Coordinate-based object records
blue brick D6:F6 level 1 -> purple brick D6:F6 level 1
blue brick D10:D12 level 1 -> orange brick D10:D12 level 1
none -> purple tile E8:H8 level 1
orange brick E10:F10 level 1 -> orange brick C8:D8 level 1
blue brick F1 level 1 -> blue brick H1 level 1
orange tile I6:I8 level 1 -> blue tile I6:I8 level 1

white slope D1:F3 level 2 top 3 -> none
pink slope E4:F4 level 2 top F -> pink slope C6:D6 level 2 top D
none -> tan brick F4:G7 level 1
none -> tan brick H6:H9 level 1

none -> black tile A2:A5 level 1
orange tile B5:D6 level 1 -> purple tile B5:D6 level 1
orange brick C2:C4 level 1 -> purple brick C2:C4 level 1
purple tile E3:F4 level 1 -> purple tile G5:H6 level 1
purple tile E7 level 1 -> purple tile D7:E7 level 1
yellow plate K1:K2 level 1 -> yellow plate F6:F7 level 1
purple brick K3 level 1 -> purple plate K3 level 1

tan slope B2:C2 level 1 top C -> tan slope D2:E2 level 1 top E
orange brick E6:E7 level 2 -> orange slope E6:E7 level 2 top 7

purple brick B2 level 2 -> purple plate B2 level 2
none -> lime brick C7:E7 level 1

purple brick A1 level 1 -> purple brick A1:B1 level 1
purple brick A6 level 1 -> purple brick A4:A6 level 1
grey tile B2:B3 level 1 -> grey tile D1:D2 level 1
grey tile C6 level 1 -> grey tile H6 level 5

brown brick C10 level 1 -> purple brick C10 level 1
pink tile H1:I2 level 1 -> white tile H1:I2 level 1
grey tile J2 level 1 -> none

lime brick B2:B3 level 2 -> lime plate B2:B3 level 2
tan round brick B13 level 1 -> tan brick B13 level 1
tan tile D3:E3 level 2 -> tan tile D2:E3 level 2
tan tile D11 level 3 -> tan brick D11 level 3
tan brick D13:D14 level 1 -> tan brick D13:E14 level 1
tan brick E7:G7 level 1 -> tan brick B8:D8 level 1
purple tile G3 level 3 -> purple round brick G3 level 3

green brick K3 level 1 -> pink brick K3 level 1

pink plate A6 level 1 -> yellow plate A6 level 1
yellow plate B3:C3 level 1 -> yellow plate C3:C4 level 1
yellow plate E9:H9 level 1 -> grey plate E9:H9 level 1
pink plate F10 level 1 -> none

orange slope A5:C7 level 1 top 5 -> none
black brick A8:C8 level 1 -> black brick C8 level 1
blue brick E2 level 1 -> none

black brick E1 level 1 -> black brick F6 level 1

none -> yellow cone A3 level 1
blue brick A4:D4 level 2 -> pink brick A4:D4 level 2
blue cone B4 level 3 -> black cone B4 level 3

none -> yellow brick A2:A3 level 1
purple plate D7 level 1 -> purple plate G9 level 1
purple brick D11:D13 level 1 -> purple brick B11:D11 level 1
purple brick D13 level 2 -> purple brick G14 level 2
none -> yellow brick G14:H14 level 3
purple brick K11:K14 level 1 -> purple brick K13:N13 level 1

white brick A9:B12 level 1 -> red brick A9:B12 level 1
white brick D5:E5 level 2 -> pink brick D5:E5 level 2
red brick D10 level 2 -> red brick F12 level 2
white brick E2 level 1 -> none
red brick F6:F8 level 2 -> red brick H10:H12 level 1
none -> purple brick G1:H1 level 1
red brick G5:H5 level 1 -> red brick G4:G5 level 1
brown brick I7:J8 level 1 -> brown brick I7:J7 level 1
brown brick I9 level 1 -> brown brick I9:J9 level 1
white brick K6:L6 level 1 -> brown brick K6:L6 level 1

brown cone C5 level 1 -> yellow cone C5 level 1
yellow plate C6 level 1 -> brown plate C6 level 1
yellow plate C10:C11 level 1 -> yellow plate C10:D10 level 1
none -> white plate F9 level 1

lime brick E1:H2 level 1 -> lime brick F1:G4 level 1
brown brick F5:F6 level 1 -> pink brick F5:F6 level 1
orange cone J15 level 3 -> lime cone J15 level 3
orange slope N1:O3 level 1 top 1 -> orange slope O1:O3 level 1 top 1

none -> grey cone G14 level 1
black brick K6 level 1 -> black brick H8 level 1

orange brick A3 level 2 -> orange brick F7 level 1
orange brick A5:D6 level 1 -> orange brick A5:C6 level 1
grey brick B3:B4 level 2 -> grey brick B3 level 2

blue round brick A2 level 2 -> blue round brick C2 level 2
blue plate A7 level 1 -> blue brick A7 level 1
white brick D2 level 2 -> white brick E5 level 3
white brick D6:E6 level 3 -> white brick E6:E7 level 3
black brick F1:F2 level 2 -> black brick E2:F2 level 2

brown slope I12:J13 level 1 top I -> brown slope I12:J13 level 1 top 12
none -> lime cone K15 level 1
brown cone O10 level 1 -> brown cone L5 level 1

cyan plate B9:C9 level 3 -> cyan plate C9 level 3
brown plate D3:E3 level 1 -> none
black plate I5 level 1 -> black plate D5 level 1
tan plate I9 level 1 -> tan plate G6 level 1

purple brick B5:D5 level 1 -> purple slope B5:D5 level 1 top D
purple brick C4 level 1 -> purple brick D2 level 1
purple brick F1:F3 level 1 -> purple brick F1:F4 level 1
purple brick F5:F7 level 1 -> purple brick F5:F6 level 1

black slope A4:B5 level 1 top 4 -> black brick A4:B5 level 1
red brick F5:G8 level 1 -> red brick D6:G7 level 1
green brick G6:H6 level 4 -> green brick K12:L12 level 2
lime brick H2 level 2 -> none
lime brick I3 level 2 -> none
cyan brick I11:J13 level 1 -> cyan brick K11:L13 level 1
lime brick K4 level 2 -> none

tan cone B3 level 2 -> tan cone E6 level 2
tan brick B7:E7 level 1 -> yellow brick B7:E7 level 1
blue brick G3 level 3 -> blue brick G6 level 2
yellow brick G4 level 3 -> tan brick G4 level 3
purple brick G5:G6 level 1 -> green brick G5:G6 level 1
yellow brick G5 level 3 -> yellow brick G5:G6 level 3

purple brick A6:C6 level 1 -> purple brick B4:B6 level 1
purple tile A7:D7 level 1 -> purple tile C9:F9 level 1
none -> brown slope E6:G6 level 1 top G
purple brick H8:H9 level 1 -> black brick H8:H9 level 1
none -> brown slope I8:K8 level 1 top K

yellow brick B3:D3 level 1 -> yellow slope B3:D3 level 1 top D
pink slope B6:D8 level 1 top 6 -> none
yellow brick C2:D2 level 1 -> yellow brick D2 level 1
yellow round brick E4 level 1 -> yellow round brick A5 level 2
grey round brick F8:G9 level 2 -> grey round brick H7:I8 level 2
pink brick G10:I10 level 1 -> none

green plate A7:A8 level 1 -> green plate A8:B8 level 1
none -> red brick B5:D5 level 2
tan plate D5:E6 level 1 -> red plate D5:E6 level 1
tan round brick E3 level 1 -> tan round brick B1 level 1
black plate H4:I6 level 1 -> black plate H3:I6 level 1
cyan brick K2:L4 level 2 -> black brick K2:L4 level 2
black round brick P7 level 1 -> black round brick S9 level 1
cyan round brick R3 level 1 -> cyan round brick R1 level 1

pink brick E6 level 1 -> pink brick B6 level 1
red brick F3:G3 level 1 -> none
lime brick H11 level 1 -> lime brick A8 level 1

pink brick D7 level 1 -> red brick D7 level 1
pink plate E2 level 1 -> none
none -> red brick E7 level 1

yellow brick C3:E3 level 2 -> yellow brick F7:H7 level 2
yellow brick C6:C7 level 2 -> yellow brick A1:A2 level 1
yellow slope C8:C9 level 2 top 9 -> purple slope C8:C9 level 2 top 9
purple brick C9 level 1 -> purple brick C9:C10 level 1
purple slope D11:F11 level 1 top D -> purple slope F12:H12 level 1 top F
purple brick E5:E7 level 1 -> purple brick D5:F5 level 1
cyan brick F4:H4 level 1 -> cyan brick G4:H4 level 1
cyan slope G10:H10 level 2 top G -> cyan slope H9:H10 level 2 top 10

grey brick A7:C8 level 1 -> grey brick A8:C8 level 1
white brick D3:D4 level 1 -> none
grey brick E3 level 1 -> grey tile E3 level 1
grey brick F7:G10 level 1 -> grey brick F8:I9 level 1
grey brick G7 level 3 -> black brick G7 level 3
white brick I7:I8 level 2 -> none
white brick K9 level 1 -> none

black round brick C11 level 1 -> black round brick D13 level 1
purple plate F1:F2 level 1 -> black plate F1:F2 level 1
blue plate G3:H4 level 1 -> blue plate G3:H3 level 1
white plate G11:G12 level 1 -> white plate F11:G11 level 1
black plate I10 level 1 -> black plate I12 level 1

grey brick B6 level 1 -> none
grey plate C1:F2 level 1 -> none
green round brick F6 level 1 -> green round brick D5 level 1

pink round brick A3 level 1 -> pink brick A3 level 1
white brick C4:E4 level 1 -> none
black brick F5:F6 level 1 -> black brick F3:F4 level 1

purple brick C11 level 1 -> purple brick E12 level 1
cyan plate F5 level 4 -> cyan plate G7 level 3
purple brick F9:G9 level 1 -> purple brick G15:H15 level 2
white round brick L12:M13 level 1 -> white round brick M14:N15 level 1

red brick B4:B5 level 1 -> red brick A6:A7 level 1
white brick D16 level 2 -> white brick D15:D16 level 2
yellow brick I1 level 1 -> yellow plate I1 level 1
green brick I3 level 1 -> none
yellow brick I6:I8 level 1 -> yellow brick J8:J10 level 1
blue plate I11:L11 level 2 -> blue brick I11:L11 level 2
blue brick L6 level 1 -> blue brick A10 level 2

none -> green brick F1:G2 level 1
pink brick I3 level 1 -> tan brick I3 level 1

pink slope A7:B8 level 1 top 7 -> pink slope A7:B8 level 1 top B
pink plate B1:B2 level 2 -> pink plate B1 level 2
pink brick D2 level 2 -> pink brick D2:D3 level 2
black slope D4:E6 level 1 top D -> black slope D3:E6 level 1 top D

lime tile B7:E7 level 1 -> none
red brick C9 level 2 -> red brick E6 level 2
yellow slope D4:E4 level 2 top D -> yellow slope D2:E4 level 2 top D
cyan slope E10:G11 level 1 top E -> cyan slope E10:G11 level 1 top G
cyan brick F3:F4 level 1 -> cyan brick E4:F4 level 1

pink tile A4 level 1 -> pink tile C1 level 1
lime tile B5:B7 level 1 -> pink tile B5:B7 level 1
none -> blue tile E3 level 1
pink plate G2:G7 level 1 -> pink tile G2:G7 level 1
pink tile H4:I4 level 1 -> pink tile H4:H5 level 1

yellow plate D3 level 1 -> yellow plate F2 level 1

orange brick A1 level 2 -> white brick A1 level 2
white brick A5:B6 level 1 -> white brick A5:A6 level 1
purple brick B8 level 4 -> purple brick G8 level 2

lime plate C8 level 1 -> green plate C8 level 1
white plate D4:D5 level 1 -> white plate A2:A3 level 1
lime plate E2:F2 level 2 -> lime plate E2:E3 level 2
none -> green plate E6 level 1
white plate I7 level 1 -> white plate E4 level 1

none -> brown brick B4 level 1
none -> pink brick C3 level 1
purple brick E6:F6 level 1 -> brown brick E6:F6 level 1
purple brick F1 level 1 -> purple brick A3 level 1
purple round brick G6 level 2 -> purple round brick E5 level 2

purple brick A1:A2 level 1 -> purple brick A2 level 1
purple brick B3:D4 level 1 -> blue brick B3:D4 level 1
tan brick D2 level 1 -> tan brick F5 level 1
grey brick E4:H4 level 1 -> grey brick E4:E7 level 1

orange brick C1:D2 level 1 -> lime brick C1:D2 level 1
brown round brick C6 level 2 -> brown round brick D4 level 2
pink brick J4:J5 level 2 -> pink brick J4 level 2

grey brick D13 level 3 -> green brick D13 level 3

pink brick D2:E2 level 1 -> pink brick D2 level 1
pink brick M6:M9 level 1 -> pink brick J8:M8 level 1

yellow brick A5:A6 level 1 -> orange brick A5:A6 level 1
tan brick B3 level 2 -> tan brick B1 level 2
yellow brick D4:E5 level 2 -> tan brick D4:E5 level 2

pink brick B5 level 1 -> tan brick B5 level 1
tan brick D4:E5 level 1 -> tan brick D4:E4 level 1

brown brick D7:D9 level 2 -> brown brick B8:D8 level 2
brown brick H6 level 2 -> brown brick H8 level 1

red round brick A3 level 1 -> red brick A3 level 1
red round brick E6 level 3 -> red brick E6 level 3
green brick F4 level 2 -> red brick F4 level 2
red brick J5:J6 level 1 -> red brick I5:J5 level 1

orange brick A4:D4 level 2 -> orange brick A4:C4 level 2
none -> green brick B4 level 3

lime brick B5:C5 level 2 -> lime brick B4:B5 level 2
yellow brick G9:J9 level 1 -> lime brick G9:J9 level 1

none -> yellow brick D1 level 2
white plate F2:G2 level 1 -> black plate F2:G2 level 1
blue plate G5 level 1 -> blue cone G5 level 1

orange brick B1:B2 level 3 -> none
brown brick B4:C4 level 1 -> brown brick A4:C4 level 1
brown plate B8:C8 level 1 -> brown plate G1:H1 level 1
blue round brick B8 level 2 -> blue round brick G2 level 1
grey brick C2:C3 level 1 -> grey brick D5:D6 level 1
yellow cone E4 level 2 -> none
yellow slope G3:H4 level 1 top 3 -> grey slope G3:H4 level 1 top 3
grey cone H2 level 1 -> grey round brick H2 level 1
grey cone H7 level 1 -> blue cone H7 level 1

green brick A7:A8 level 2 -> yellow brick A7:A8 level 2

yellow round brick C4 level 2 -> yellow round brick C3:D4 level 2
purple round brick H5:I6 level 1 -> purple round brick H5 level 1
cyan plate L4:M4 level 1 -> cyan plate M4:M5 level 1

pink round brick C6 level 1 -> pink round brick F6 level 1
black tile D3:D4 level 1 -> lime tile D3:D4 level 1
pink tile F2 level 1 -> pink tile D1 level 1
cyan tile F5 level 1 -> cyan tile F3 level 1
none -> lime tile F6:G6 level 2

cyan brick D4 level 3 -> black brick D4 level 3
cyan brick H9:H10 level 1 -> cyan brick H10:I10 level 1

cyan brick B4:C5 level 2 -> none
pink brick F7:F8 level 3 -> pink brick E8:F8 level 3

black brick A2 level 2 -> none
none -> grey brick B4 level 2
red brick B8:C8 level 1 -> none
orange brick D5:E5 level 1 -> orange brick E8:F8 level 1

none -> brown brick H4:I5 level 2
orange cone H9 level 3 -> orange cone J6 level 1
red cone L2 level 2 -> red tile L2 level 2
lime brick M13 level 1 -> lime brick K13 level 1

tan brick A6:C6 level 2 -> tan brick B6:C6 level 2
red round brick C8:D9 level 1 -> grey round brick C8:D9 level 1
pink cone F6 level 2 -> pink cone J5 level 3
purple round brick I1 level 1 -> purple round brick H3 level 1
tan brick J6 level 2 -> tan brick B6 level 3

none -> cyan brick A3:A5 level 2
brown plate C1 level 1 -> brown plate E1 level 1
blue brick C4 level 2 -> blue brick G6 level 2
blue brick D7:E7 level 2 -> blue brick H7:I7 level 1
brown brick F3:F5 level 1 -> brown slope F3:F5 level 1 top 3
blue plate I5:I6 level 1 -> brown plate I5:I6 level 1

__Problem details__:
Reproduce the records above exactly, from the first line through the line containing "pink slope E4:F4", and output nothing else.

__Result below__:
blue brick D6:F6 level 1 -> purple brick D6:F6 level 1
blue brick D10:D12 level 1 -> orange brick D10:D12 level 1
none -> purple tile E8:H8 level 1
orange brick E10:F10 level 1 -> orange brick C8:D8 level 1
blue brick F1 level 1 -> blue brick H1 level 1
orange tile I6:I8 level 1 -> blue tile I6:I8 level 1

white slope D1:F3 level 2 top 3 -> none
pink slope E4:F4 level 2 top F -> pink slope C6:D6 level 2 top D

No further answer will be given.